* **What the task asks**
If a picture appears in the records, leave it out and transcribe the rest exactly.

= Beginning of Section =

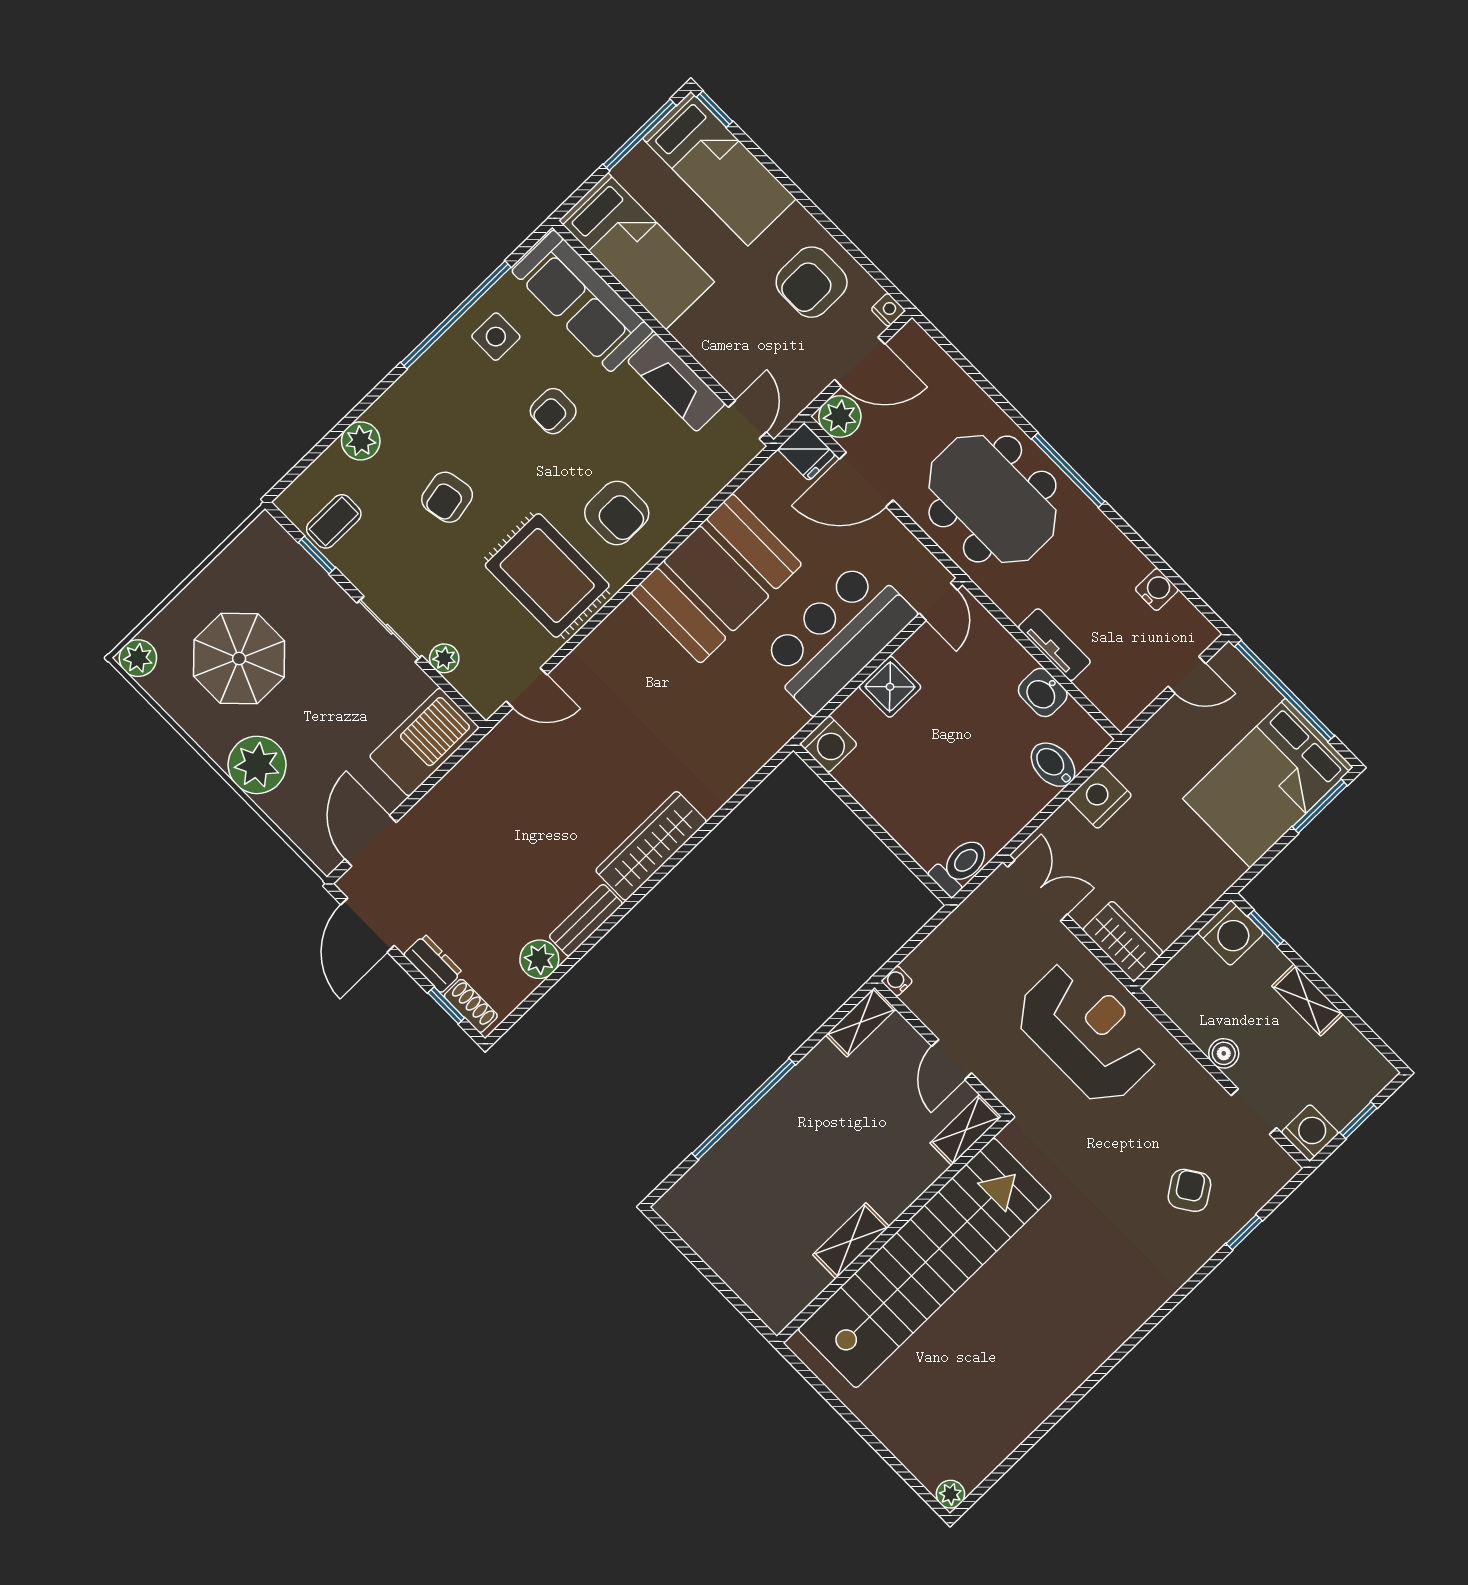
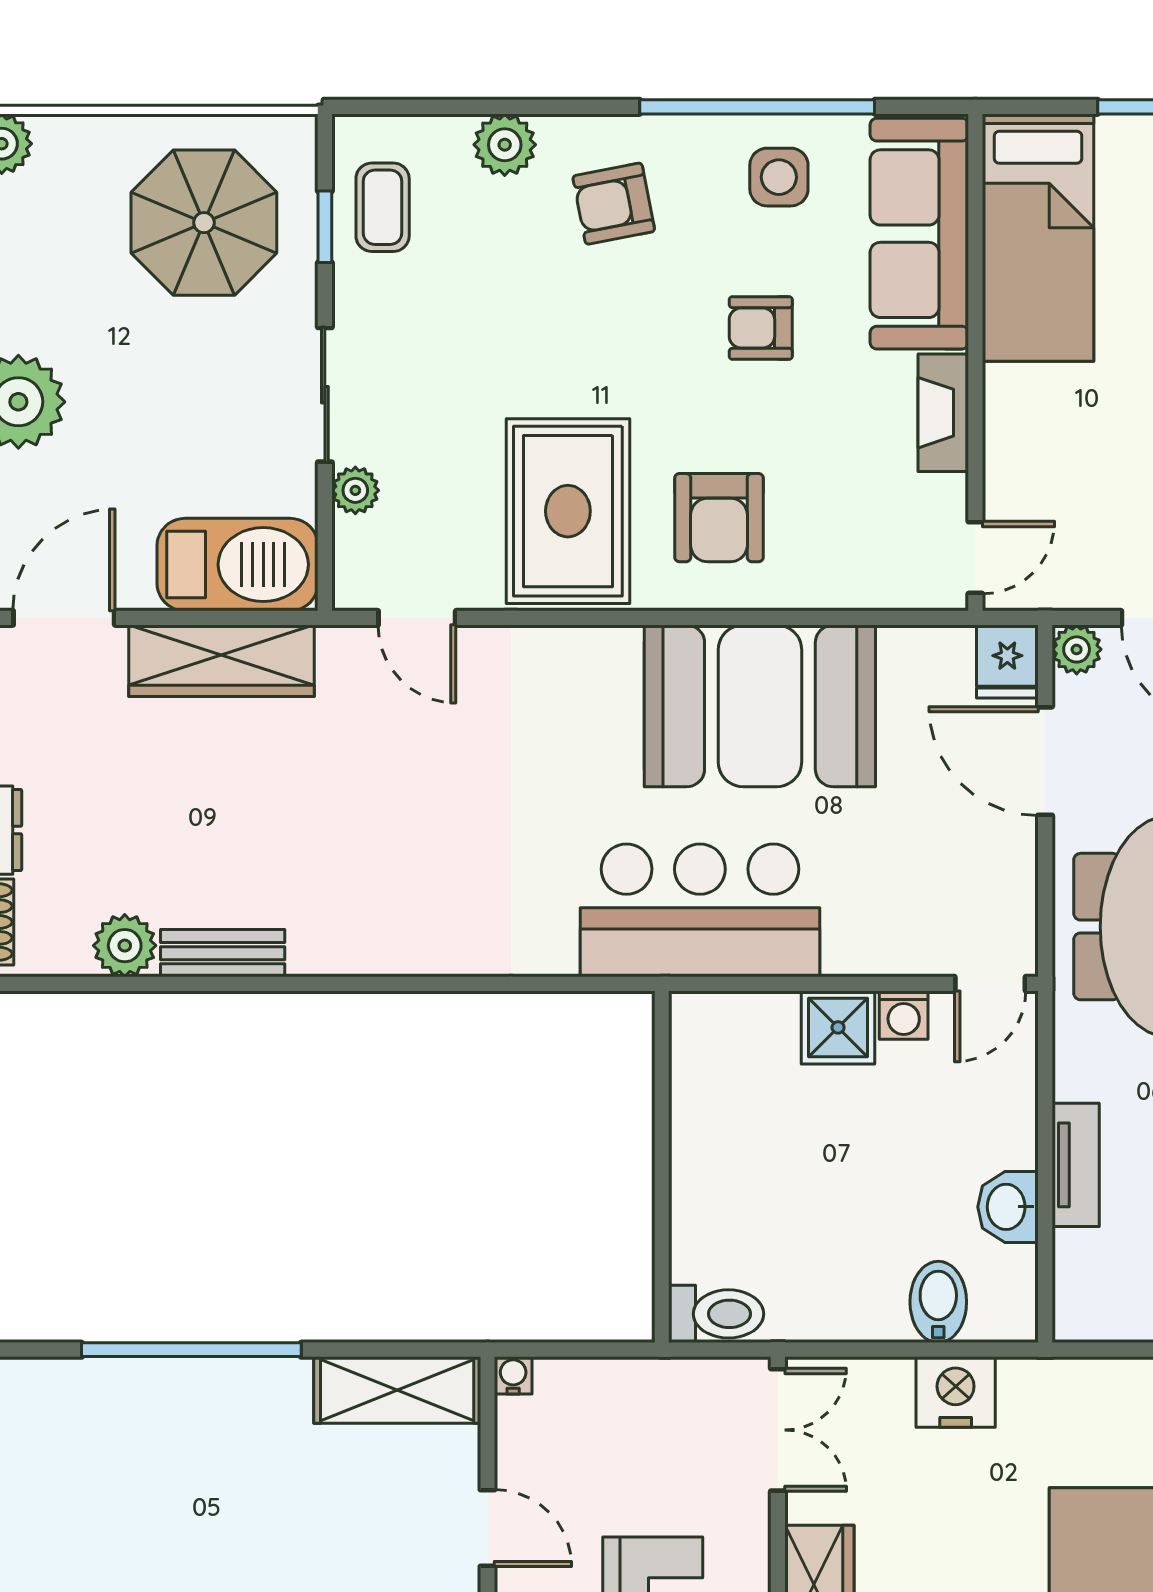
fireplace: (676, 383) -> (943, 413), width x0.73, depth x0.76
plant: (840, 417) -> (1077, 649), width x0.73, depth x0.73
armchair: (447, 497) -> (614, 204), moved
coffee table: (334, 521) -> (383, 207), turned 90
bar counter: (838, 637) -> (700, 910), moved
parasol: (239, 659) -> (204, 223), moved
washing machine: (829, 744) -> (904, 1015), moved, width x0.73, depth x0.73
wardrobe: (651, 846) -> (222, 661), moved, turned 180
shelving: (861, 1022) -> (397, 1390), width x1.50, depth x1.33
door: (952, 1060) -> (488, 1528), swing flipped

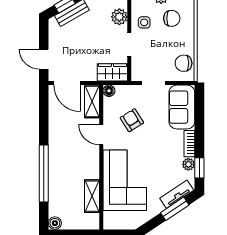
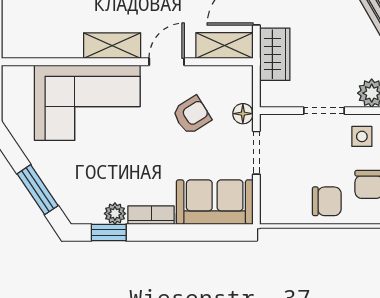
chair: (184, 63) -> (327, 201), moved, turned 90
wardrobe: (112, 72) -> (275, 54), moved
floor lamp: (109, 91) -> (243, 114), moved
tv unit: (177, 194) -> (63, 193), removed
shelving: (92, 196) -> (112, 46), moved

= End of Section =

* **Answer area**
fireplace: (676, 383) -> (943, 413), width x0.73, depth x0.76
plant: (840, 417) -> (1077, 649), width x0.73, depth x0.73
armchair: (447, 497) -> (614, 204), moved
coffee table: (334, 521) -> (383, 207), turned 90
bar counter: (838, 637) -> (700, 910), moved
parasol: (239, 659) -> (204, 223), moved
washing machine: (829, 744) -> (904, 1015), moved, width x0.73, depth x0.73
wardrobe: (651, 846) -> (222, 661), moved, turned 180
shelving: (861, 1022) -> (397, 1390), width x1.50, depth x1.33
door: (952, 1060) -> (488, 1528), swing flipped

chair: (184, 63) -> (327, 201), moved, turned 90
wardrobe: (112, 72) -> (275, 54), moved
floor lamp: (109, 91) -> (243, 114), moved
tv unit: (177, 194) -> (63, 193), removed
shelving: (92, 196) -> (112, 46), moved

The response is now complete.